Search the material below for the word "FILT" and copy every line in which it occurs.

**Excerpted data:**
------------
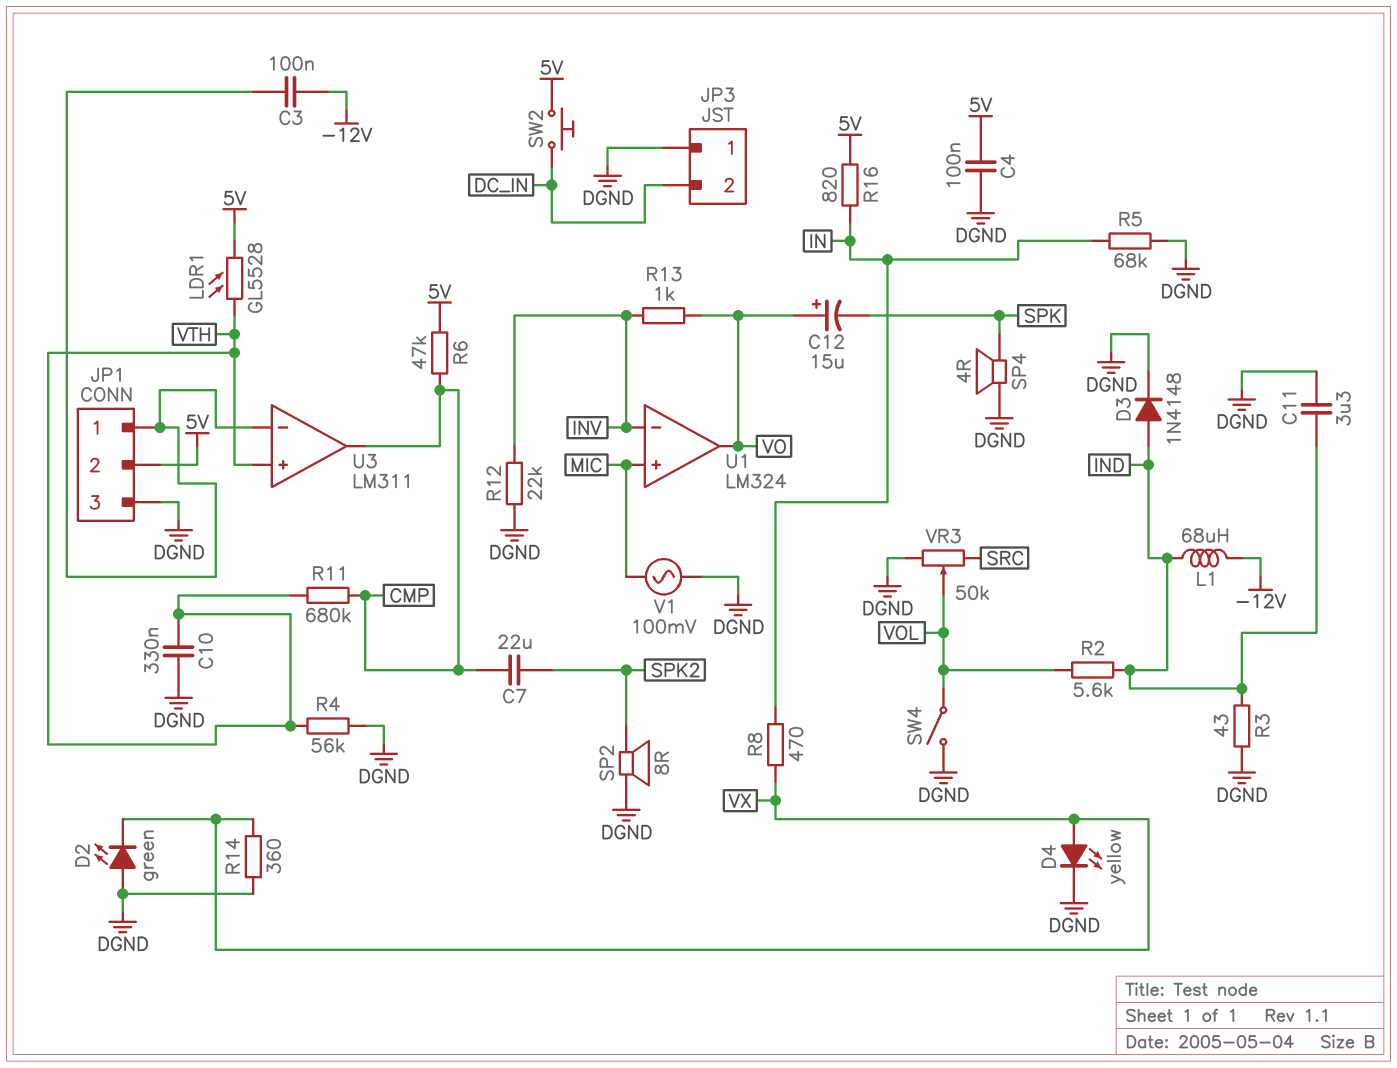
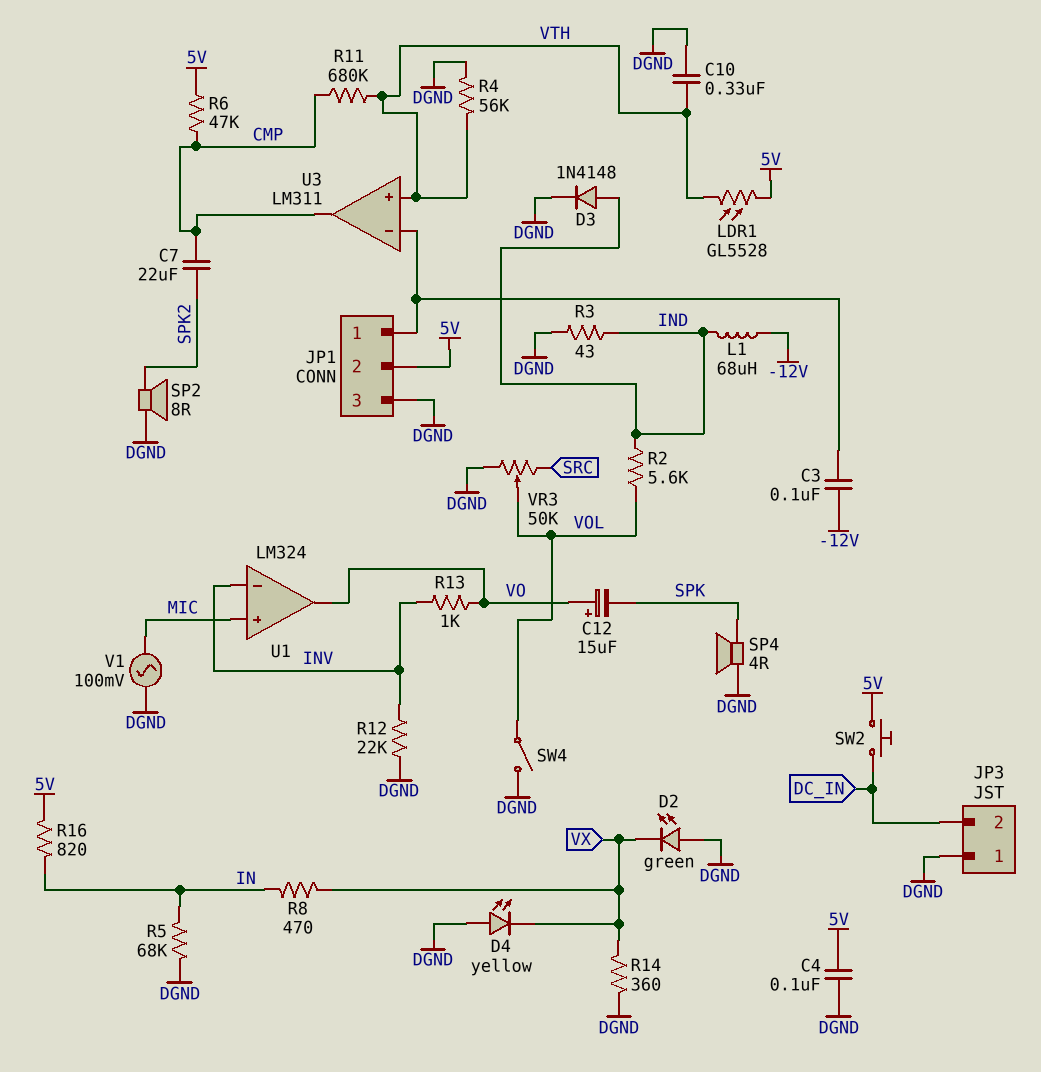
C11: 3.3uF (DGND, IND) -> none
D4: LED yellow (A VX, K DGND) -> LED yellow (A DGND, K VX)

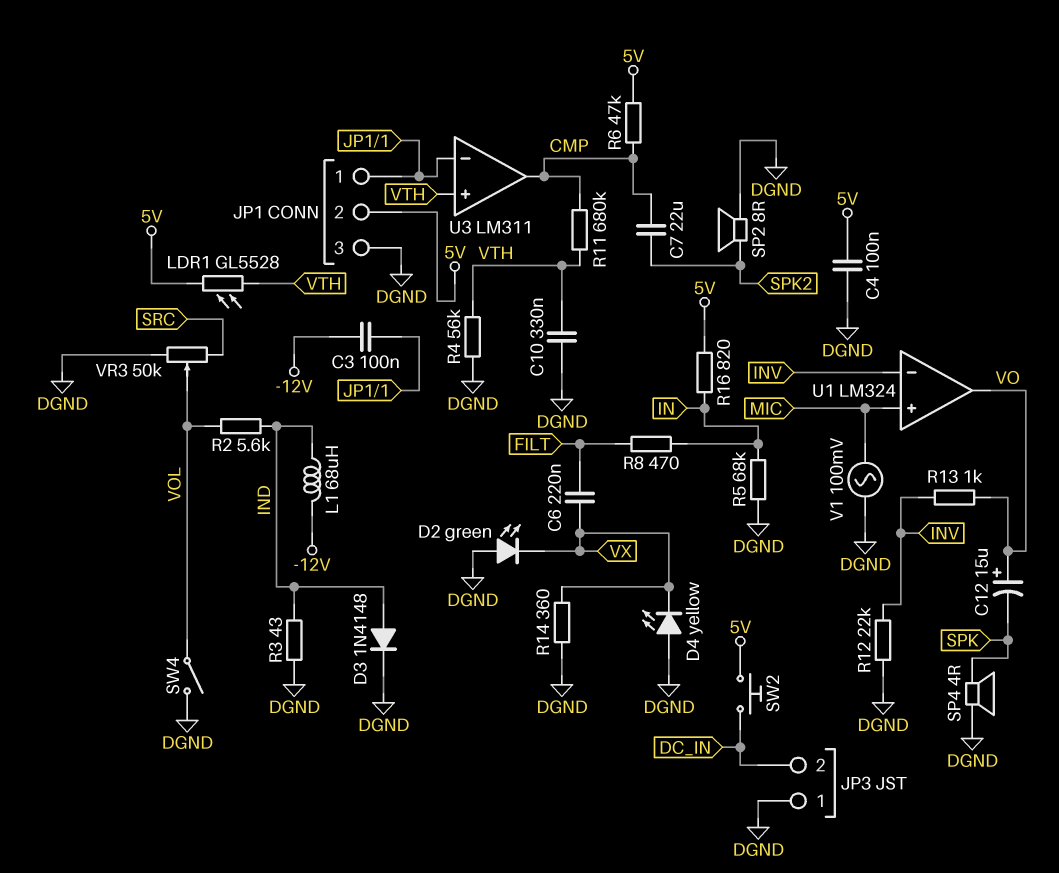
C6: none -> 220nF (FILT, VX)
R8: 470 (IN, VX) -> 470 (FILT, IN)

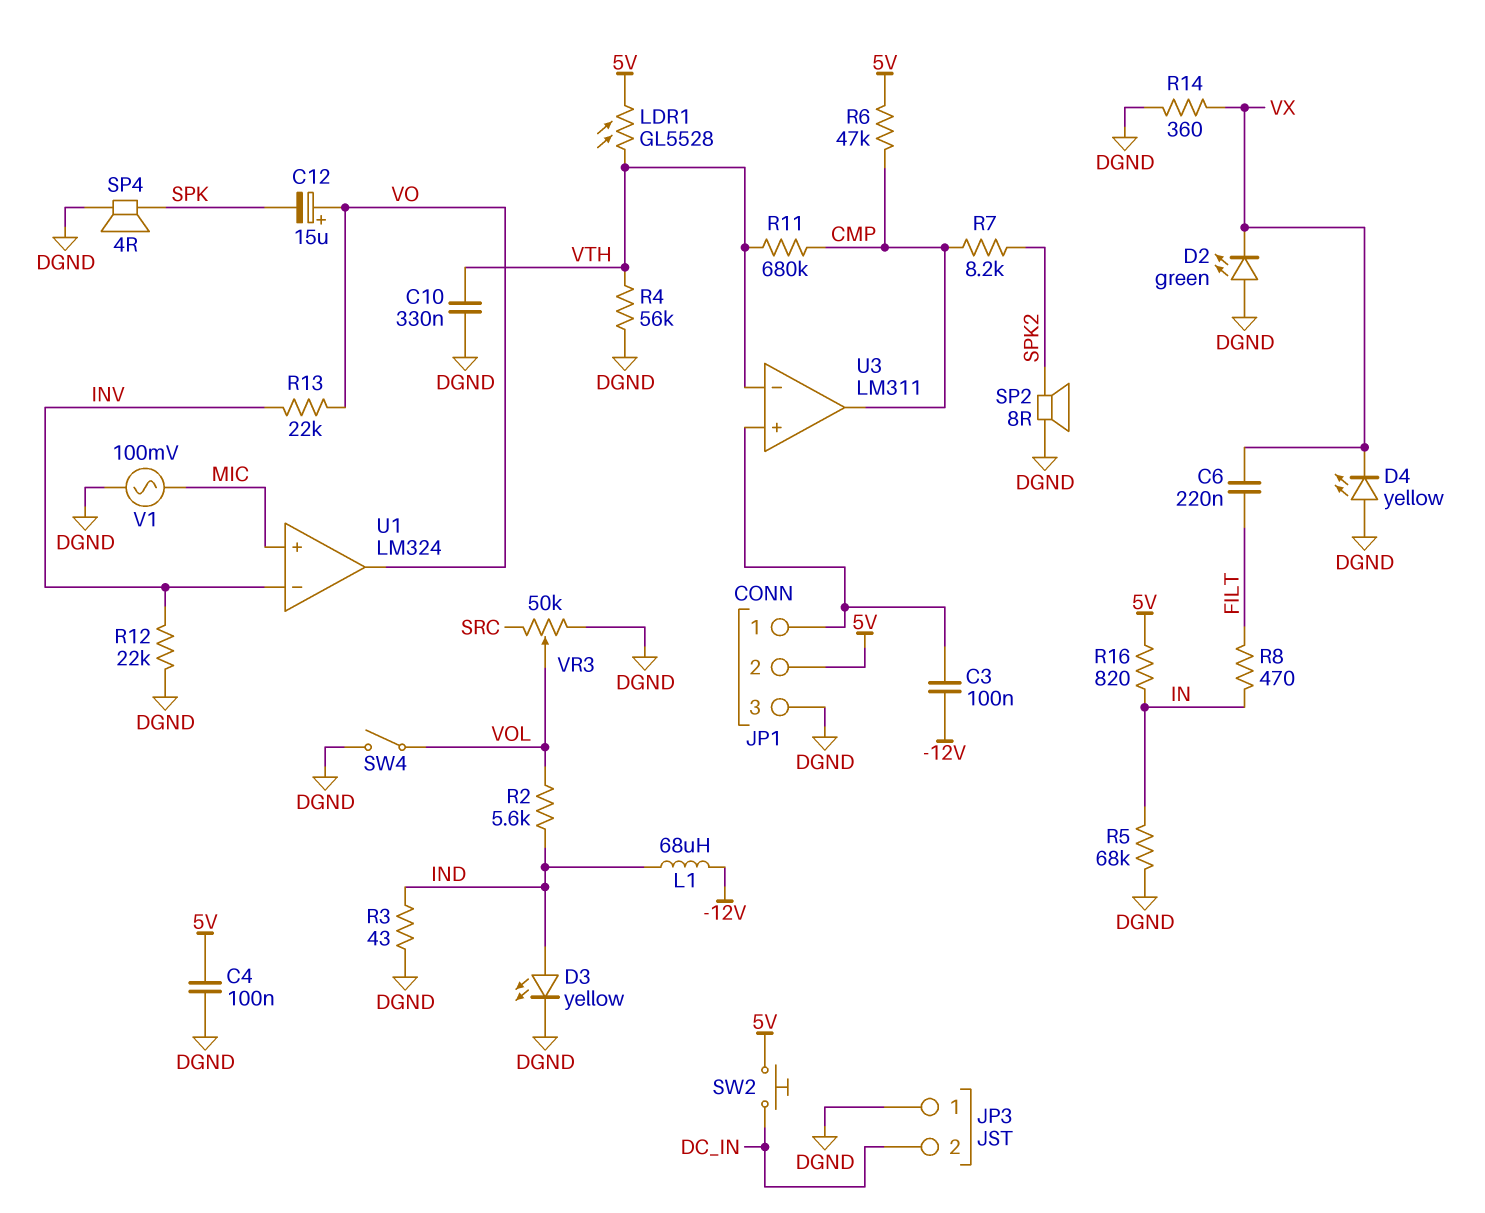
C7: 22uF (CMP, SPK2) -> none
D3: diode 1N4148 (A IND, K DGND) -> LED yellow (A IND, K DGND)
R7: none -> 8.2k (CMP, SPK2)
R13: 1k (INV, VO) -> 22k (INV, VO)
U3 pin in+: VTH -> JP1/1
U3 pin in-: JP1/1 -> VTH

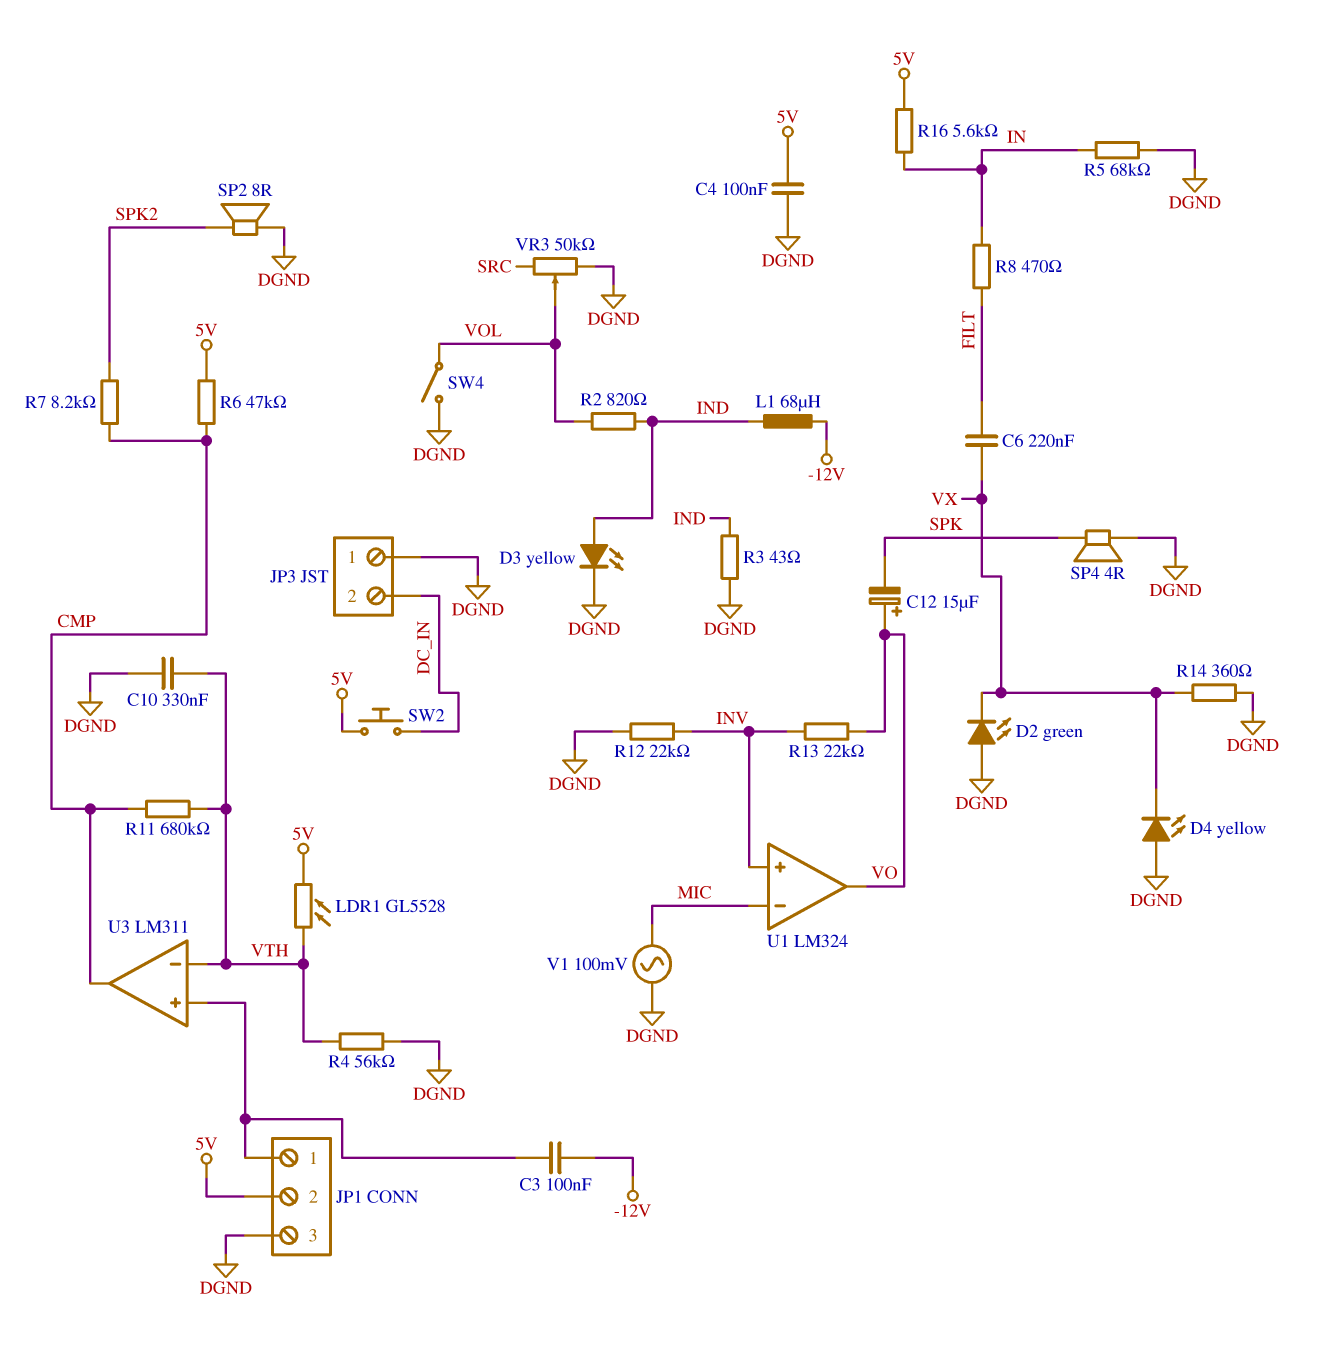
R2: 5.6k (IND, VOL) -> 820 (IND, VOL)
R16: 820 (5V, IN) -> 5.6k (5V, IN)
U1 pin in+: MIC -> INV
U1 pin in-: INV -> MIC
------------
**The completed task:**
C6: none -> 220nF (FILT, VX)
R8: 470 (IN, VX) -> 470 (FILT, IN)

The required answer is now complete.